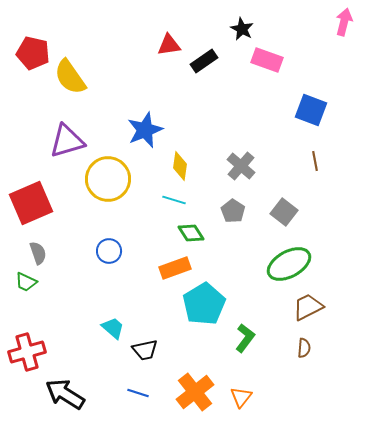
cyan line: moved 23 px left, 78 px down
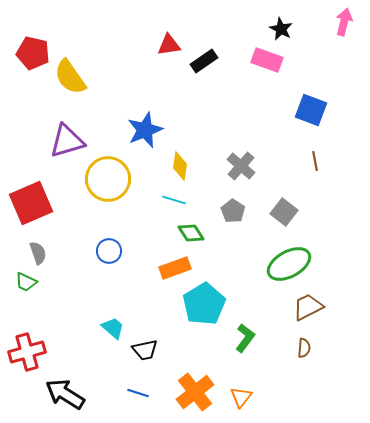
black star: moved 39 px right
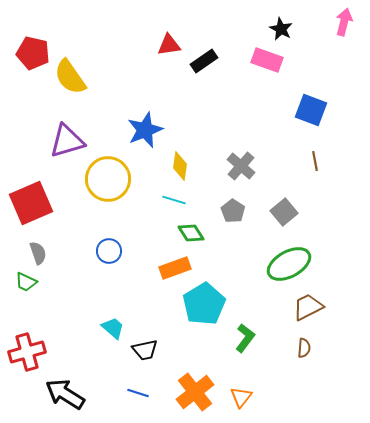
gray square: rotated 12 degrees clockwise
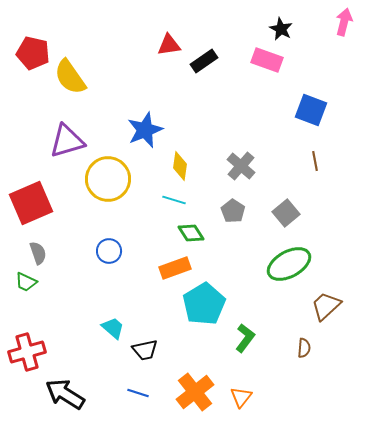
gray square: moved 2 px right, 1 px down
brown trapezoid: moved 18 px right, 1 px up; rotated 16 degrees counterclockwise
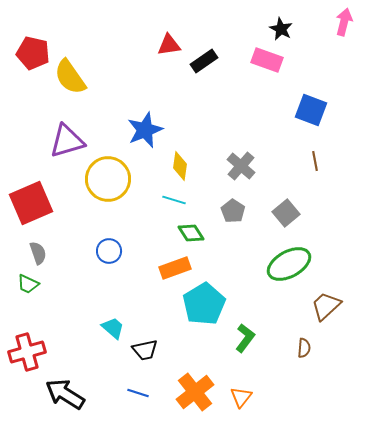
green trapezoid: moved 2 px right, 2 px down
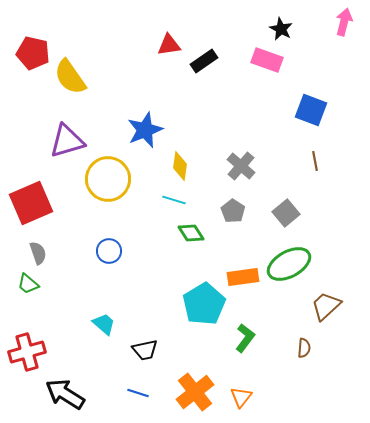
orange rectangle: moved 68 px right, 9 px down; rotated 12 degrees clockwise
green trapezoid: rotated 15 degrees clockwise
cyan trapezoid: moved 9 px left, 4 px up
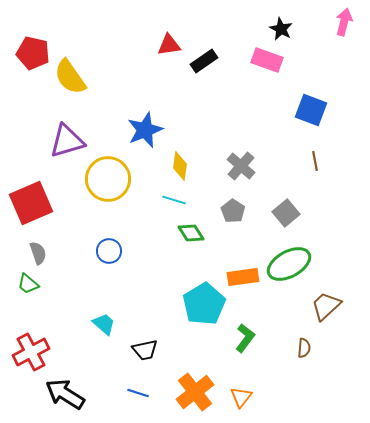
red cross: moved 4 px right; rotated 12 degrees counterclockwise
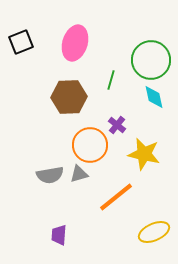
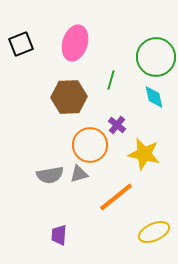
black square: moved 2 px down
green circle: moved 5 px right, 3 px up
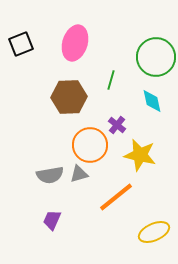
cyan diamond: moved 2 px left, 4 px down
yellow star: moved 4 px left, 1 px down
purple trapezoid: moved 7 px left, 15 px up; rotated 20 degrees clockwise
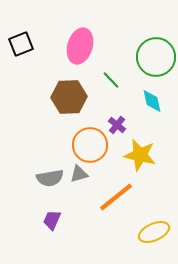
pink ellipse: moved 5 px right, 3 px down
green line: rotated 60 degrees counterclockwise
gray semicircle: moved 3 px down
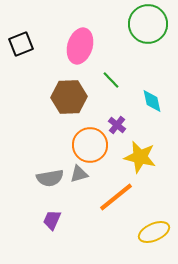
green circle: moved 8 px left, 33 px up
yellow star: moved 2 px down
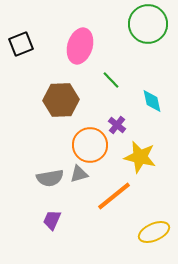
brown hexagon: moved 8 px left, 3 px down
orange line: moved 2 px left, 1 px up
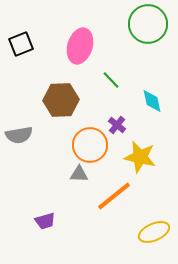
gray triangle: rotated 18 degrees clockwise
gray semicircle: moved 31 px left, 43 px up
purple trapezoid: moved 7 px left, 1 px down; rotated 130 degrees counterclockwise
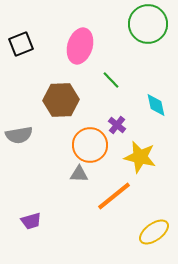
cyan diamond: moved 4 px right, 4 px down
purple trapezoid: moved 14 px left
yellow ellipse: rotated 12 degrees counterclockwise
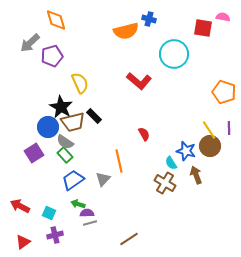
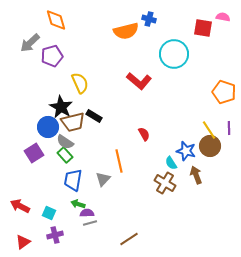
black rectangle: rotated 14 degrees counterclockwise
blue trapezoid: rotated 45 degrees counterclockwise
::::::::::
> [WRITTEN PROBLEM]:
Reproduce every line of the records above word for word and in the same order, leaving out the pictures.

> [ANSWER TO THE EXERCISE]:
cyan line: moved 23 px left, 78 px down
black star: moved 39 px right
gray square: rotated 12 degrees clockwise
gray square: moved 2 px right, 1 px down
brown trapezoid: moved 18 px right, 1 px up; rotated 16 degrees counterclockwise
green trapezoid: moved 2 px right, 2 px down
orange rectangle: moved 68 px right, 9 px down; rotated 12 degrees clockwise
green trapezoid: rotated 15 degrees clockwise
cyan trapezoid: moved 9 px left, 4 px up
red cross: moved 4 px right; rotated 12 degrees counterclockwise
black square: moved 2 px down
green circle: moved 5 px right, 3 px up
cyan diamond: moved 2 px left, 4 px down
yellow star: moved 4 px left, 1 px down
purple trapezoid: moved 7 px left, 15 px up; rotated 20 degrees clockwise
pink ellipse: moved 5 px right, 3 px down
green line: rotated 60 degrees counterclockwise
gray semicircle: moved 3 px down
green circle: moved 8 px left, 33 px up
yellow star: moved 2 px down
brown hexagon: moved 8 px left, 3 px down
orange line: moved 2 px left, 1 px up
gray triangle: rotated 18 degrees clockwise
gray semicircle: moved 31 px left, 43 px up
purple trapezoid: moved 7 px left, 1 px down; rotated 130 degrees counterclockwise
cyan diamond: moved 4 px right, 4 px down
purple trapezoid: moved 14 px left
yellow ellipse: rotated 12 degrees counterclockwise
black rectangle: rotated 14 degrees counterclockwise
blue trapezoid: rotated 45 degrees counterclockwise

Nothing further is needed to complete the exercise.